== EXERCISE DETAILS ==
Pick out every line in the data below that holds "diode".

== DATA ==
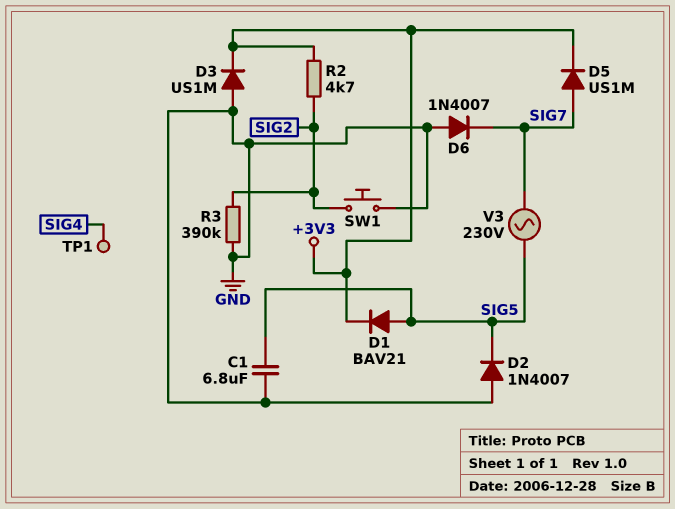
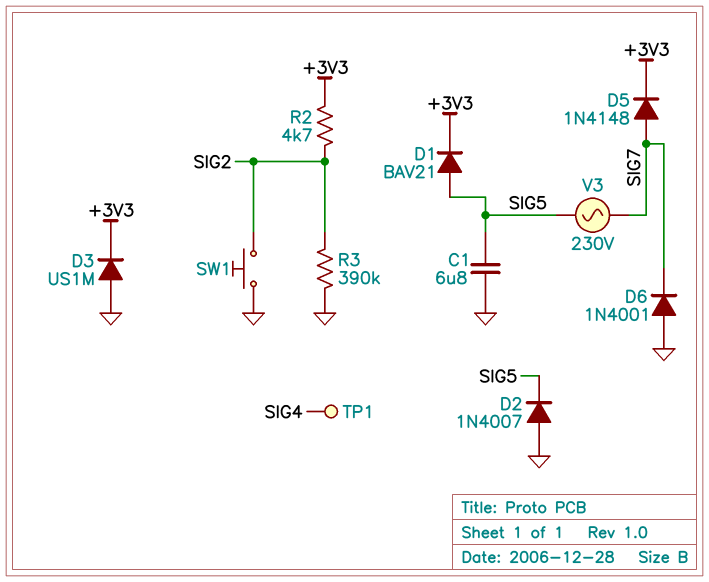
D5: diode US1M (A SIG7, K +3V3) -> diode 1N4148 (A SIG7, K +3V3)
D6: diode 1N4007 (A GND, K SIG7) -> diode 1N4001 (A GND, K SIG7)

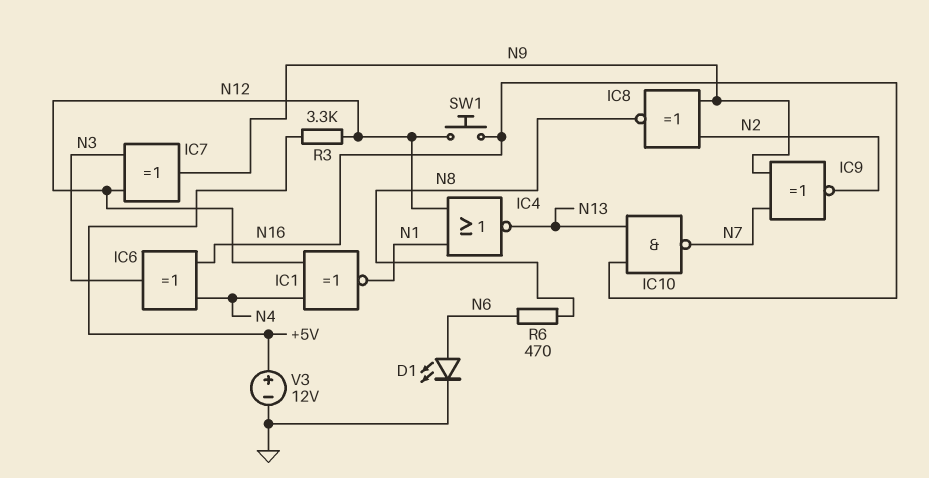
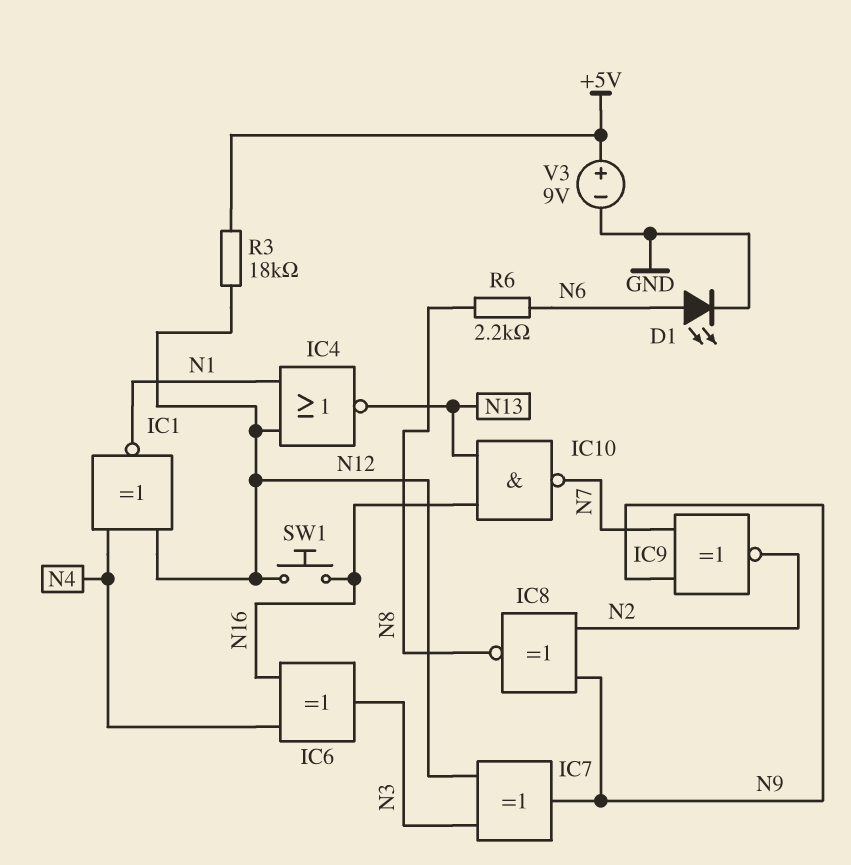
R3: 3.3k (+5V, N12) -> 18k (+5V, N12)
R6: 470 (N6, N8) -> 2.2k (N6, N8)
V3: 12V (plus +5V, minus GND) -> 9V (plus +5V, minus GND)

== EXPECTED ANSWER ==
D5: diode US1M (A SIG7, K +3V3) -> diode 1N4148 (A SIG7, K +3V3)
D6: diode 1N4007 (A GND, K SIG7) -> diode 1N4001 (A GND, K SIG7)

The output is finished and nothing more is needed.